## PROBLEM TO WORK ON
The entries are to be duplicated exactly, with nothing left out.
[[ DATA FOR REVIEW open ]]
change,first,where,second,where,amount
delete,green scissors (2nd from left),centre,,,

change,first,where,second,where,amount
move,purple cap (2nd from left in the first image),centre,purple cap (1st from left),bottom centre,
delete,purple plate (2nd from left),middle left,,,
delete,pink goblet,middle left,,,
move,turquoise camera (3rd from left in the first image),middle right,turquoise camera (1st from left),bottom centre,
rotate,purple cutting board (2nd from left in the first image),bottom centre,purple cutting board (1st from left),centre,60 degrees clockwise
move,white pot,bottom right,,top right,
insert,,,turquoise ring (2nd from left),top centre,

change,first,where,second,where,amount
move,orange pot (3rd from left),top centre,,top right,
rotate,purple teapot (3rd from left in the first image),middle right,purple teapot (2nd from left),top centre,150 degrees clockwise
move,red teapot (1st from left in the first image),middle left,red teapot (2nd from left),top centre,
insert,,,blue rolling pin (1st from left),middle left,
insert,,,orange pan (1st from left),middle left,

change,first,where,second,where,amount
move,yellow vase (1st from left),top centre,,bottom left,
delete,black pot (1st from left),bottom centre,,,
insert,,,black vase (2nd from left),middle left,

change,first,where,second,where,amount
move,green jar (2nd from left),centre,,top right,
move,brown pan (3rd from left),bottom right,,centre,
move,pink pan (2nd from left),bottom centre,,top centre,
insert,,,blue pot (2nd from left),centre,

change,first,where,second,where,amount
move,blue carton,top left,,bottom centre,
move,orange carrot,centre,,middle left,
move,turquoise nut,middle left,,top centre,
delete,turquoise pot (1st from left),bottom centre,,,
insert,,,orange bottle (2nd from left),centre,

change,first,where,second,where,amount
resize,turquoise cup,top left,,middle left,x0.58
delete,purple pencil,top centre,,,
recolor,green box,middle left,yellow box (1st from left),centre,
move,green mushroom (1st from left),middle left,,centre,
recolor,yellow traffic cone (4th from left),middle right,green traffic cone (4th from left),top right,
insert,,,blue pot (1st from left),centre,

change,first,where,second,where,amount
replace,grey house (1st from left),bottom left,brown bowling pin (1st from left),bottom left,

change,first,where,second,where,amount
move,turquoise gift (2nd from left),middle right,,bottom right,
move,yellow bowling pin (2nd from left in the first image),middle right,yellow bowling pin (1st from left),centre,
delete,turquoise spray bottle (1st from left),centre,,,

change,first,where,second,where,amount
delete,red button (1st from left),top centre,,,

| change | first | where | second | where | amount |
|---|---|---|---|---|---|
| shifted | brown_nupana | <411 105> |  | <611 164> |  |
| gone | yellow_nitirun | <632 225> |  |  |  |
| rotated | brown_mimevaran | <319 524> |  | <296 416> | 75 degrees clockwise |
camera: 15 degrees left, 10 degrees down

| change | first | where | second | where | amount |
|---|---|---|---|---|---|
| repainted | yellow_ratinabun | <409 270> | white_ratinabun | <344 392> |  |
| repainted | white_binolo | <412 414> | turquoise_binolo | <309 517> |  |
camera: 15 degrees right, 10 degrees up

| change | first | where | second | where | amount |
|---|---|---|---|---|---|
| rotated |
[[ DATA FOR REVIEW closed ]]
## THE COMPLETED TASK
change,first,where,second,where,amount
delete,green scissors (2nd from left),centre,,,

change,first,where,second,where,amount
move,purple cap (2nd from left in the first image),centre,purple cap (1st from left),bottom centre,
delete,purple plate (2nd from left),middle left,,,
delete,pink goblet,middle left,,,
move,turquoise camera (3rd from left in the first image),middle right,turquoise camera (1st from left),bottom centre,
rotate,purple cutting board (2nd from left in the first image),bottom centre,purple cutting board (1st from left),centre,60 degrees clockwise
move,white pot,bottom right,,top right,
insert,,,turquoise ring (2nd from left),top centre,

change,first,where,second,where,amount
move,orange pot (3rd from left),top centre,,top right,
rotate,purple teapot (3rd from left in the first image),middle right,purple teapot (2nd from left),top centre,150 degrees clockwise
move,red teapot (1st from left in the first image),middle left,red teapot (2nd from left),top centre,
insert,,,blue rolling pin (1st from left),middle left,
insert,,,orange pan (1st from left),middle left,

change,first,where,second,where,amount
move,yellow vase (1st from left),top centre,,bottom left,
delete,black pot (1st from left),bottom centre,,,
insert,,,black vase (2nd from left),middle left,

change,first,where,second,where,amount
move,green jar (2nd from left),centre,,top right,
move,brown pan (3rd from left),bottom right,,centre,
move,pink pan (2nd from left),bottom centre,,top centre,
insert,,,blue pot (2nd from left),centre,

change,first,where,second,where,amount
move,blue carton,top left,,bottom centre,
move,orange carrot,centre,,middle left,
move,turquoise nut,middle left,,top centre,
delete,turquoise pot (1st from left),bottom centre,,,
insert,,,orange bottle (2nd from left),centre,

change,first,where,second,where,amount
resize,turquoise cup,top left,,middle left,x0.58
delete,purple pencil,top centre,,,
recolor,green box,middle left,yellow box (1st from left),centre,
move,green mushroom (1st from left),middle left,,centre,
recolor,yellow traffic cone (4th from left),middle right,green traffic cone (4th from left),top right,
insert,,,blue pot (1st from left),centre,

change,first,where,second,where,amount
replace,grey house (1st from left),bottom left,brown bowling pin (1st from left),bottom left,

change,first,where,second,where,amount
move,turquoise gift (2nd from left),middle right,,bottom right,
move,yellow bowling pin (2nd from left in the first image),middle right,yellow bowling pin (1st from left),centre,
delete,turquoise spray bottle (1st from left),centre,,,

change,first,where,second,where,amount
delete,red button (1st from left),top centre,,,

| change | first | where | second | where | amount |
|---|---|---|---|---|---|
| shifted | brown_nupana | <411 105> |  | <611 164> |  |
| gone | yellow_nitirun | <632 225> |  |  |  |
| rotated | brown_mimevaran | <319 524> |  | <296 416> | 75 degrees clockwise |
camera: 15 degrees left, 10 degrees down

| change | first | where | second | where | amount |
|---|---|---|---|---|---|
| repainted | yellow_ratinabun | <409 270> | white_ratinabun | <344 392> |  |
| repainted | white_binolo | <412 414> | turquoise_binolo | <309 517> |  |
camera: 15 degrees right, 10 degrees up

| change | first | where | second | where | amount |
|---|---|---|---|---|---|
| rotated |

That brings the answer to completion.